▶ **Work instruction**
Print each record below precisely, with every picture left out of the copy.

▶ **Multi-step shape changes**
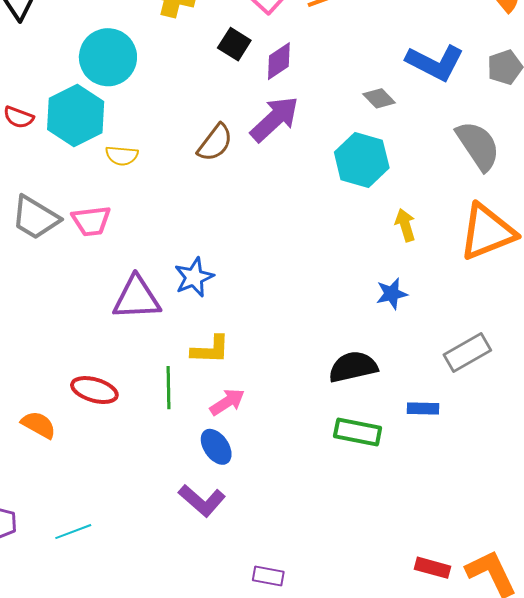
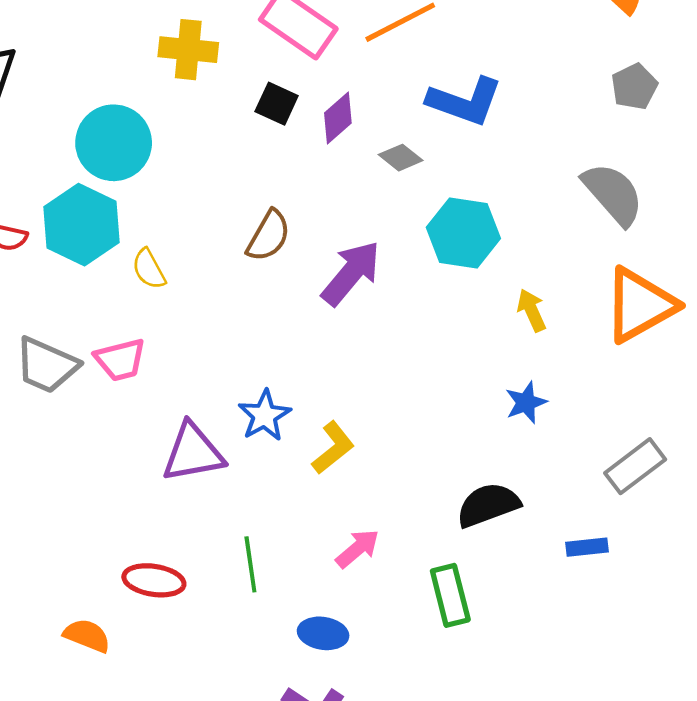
blue L-shape: (435, 63) -> (465, 101), moved
gray diamond: (379, 98) -> (401, 158), moved
purple arrow: (275, 119) -> (351, 273), moved
yellow semicircle: (122, 156) -> (149, 269), turned 64
yellow L-shape: (210, 350) -> (333, 448), moved, turned -33
pink arrow: (227, 402) -> (358, 549), moved
green rectangle: (358, 432) -> (450, 595), moved, turned 72
blue ellipse: (216, 447) -> (323, 633), turned -39

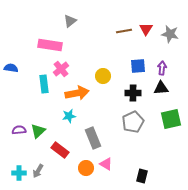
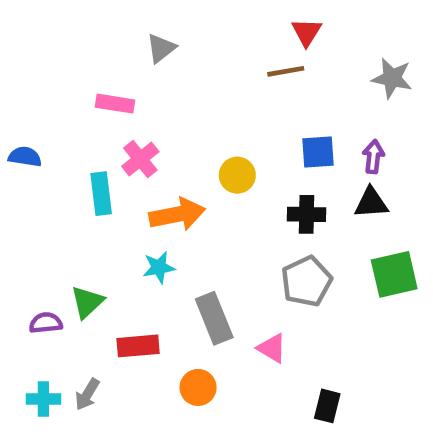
red triangle: (146, 29) -> (307, 32), moved
pink rectangle: (50, 45) -> (115, 104), size x0.7
purple semicircle: (19, 130) -> (46, 323), moved
red rectangle: (60, 150) -> (138, 346), turned -42
pink triangle: (106, 164) -> (272, 348), moved

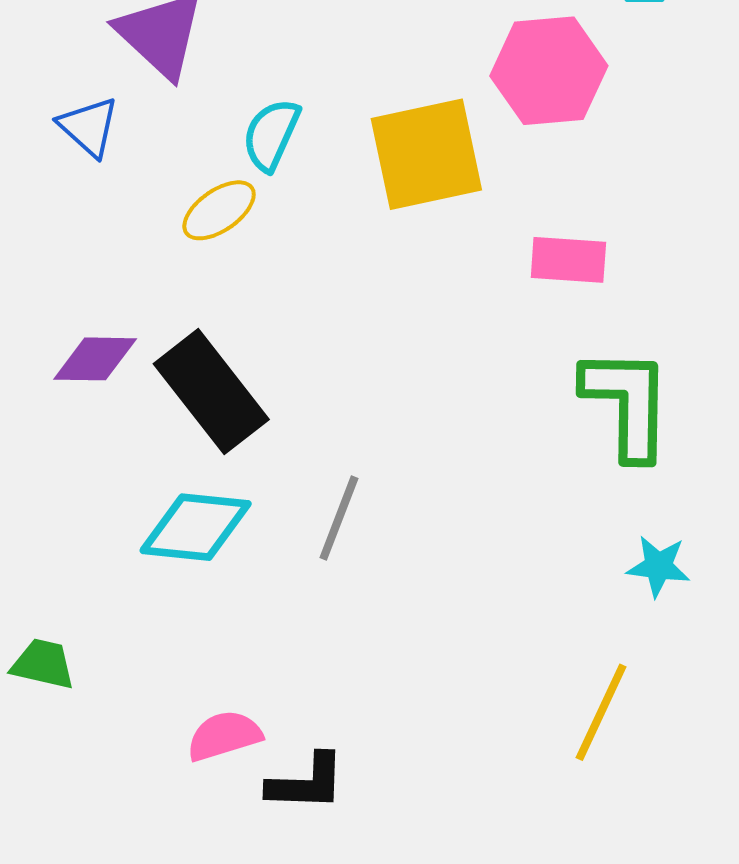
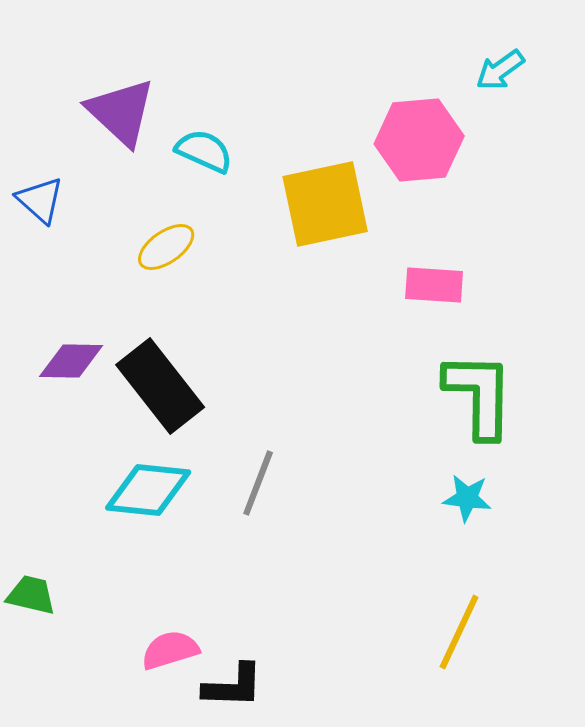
blue triangle: (89, 127) -> (40, 200), moved
cyan semicircle: (271, 135) -> (204, 151), moved, turned 90
cyan star: (658, 566) -> (467, 498), moved

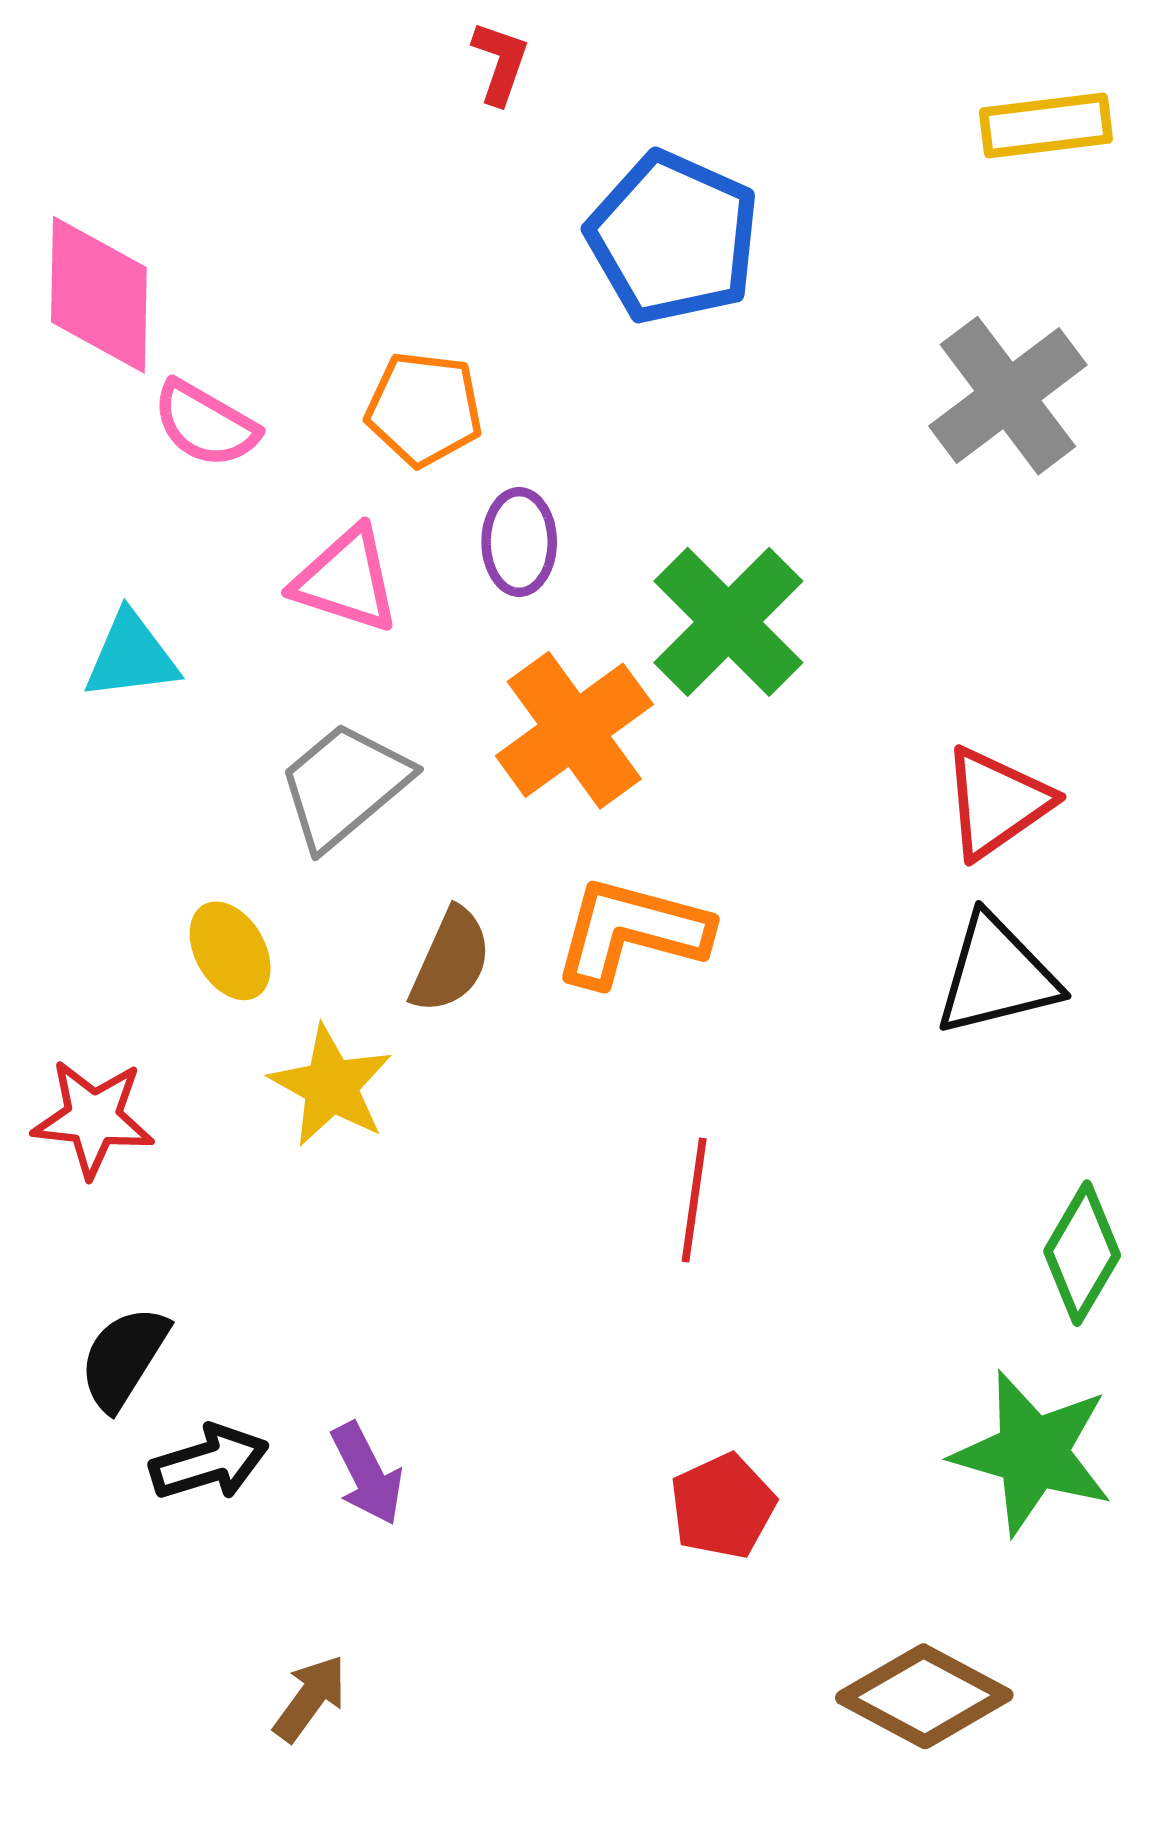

▶ **Answer for the task**
blue L-shape: (435, 63) -> (465, 101), moved
gray diamond: (379, 98) -> (401, 158), moved
purple arrow: (275, 119) -> (351, 273), moved
yellow semicircle: (122, 156) -> (149, 269), turned 64
yellow L-shape: (210, 350) -> (333, 448), moved, turned -33
pink arrow: (227, 402) -> (358, 549), moved
green rectangle: (358, 432) -> (450, 595), moved, turned 72
blue ellipse: (216, 447) -> (323, 633), turned -39

red triangle: (146, 29) -> (307, 32), moved
pink rectangle: (50, 45) -> (115, 104), size x0.7
purple semicircle: (19, 130) -> (46, 323), moved
red rectangle: (60, 150) -> (138, 346), turned -42
pink triangle: (106, 164) -> (272, 348), moved

blue triangle: (89, 127) -> (40, 200), moved
cyan semicircle: (271, 135) -> (204, 151), moved, turned 90
cyan star: (658, 566) -> (467, 498), moved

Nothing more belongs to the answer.